* RECORD EXCERPTS:
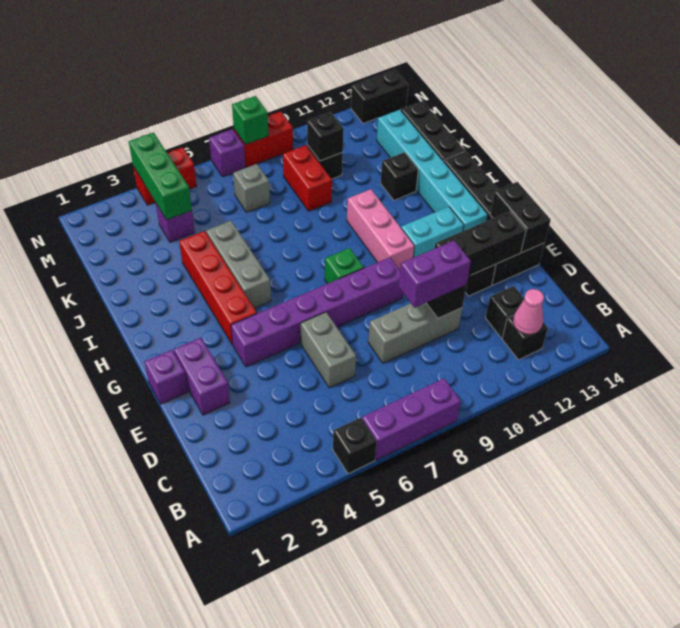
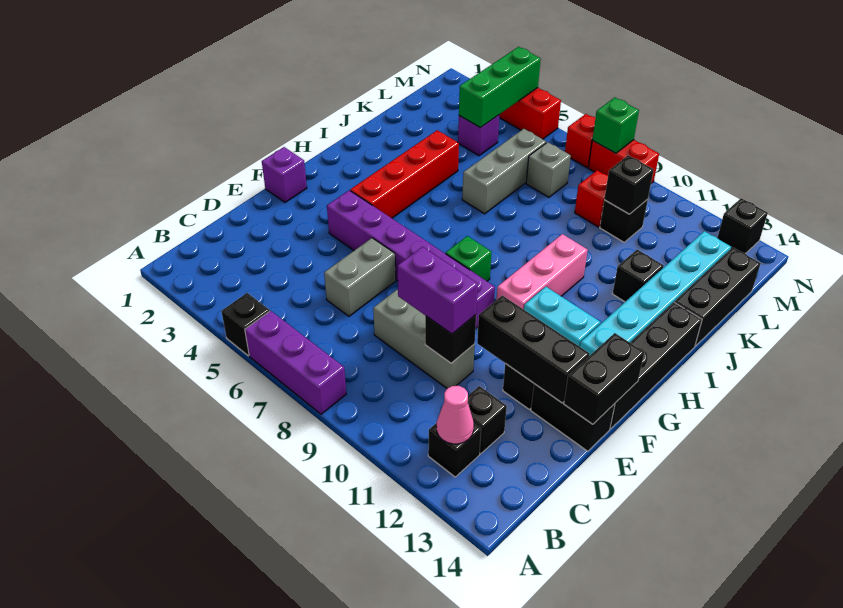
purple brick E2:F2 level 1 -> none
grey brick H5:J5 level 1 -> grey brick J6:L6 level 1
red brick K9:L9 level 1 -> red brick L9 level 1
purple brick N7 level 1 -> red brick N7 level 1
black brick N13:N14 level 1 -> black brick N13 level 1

* TASK TO CARRY OUT: Copy whichever lines in the listing above hold "purple".

* WRITTEN ANSWER:
purple brick E2:F2 level 1 -> none
purple brick N7 level 1 -> red brick N7 level 1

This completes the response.